[What is expected] Read the data below. Every line holding the string "slope" must be copied.

[Data below]
########
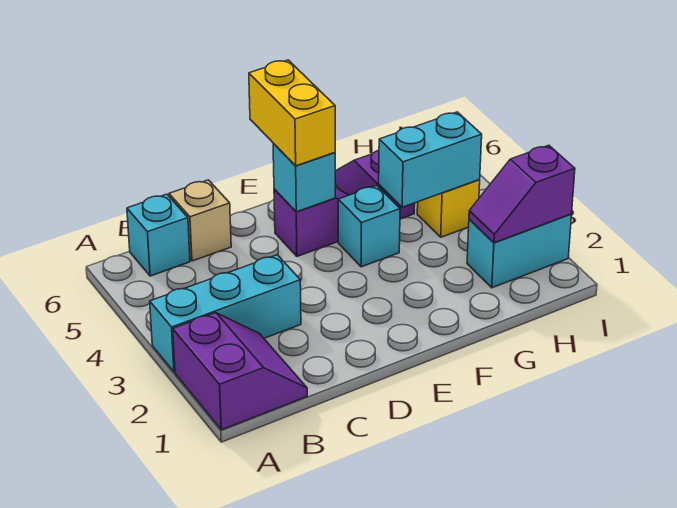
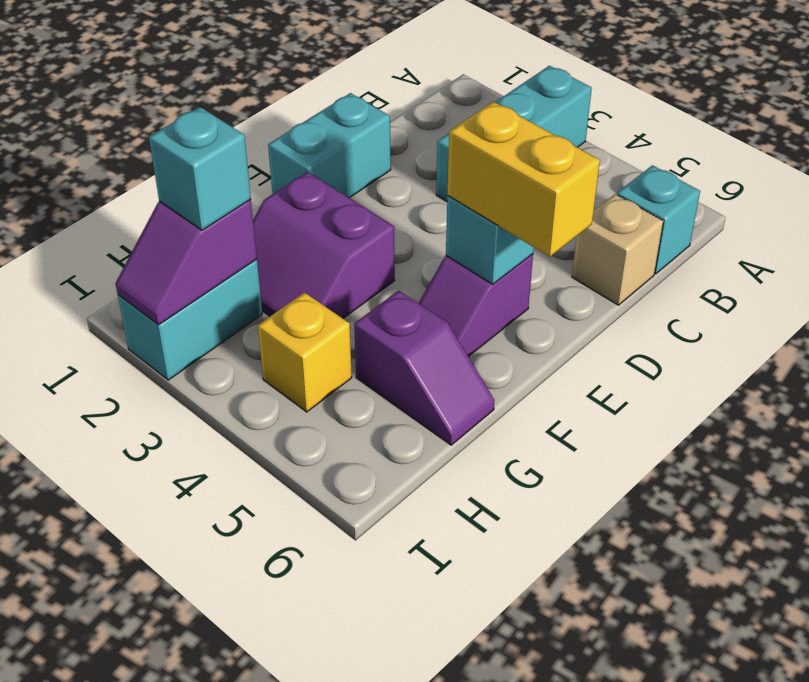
purple slope A1:B2 level 1 top A -> purple slope F2:G3 level 1 top F
cyan brick F4 level 1 -> cyan brick H2 level 3
cyan brick G4:H4 level 2 -> cyan brick D1:E1 level 1
purple slope H2:I2 level 2 top I -> purple slope H2:I2 level 2 top H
########
[Solution below]
purple slope A1:B2 level 1 top A -> purple slope F2:G3 level 1 top F
purple slope H2:I2 level 2 top I -> purple slope H2:I2 level 2 top H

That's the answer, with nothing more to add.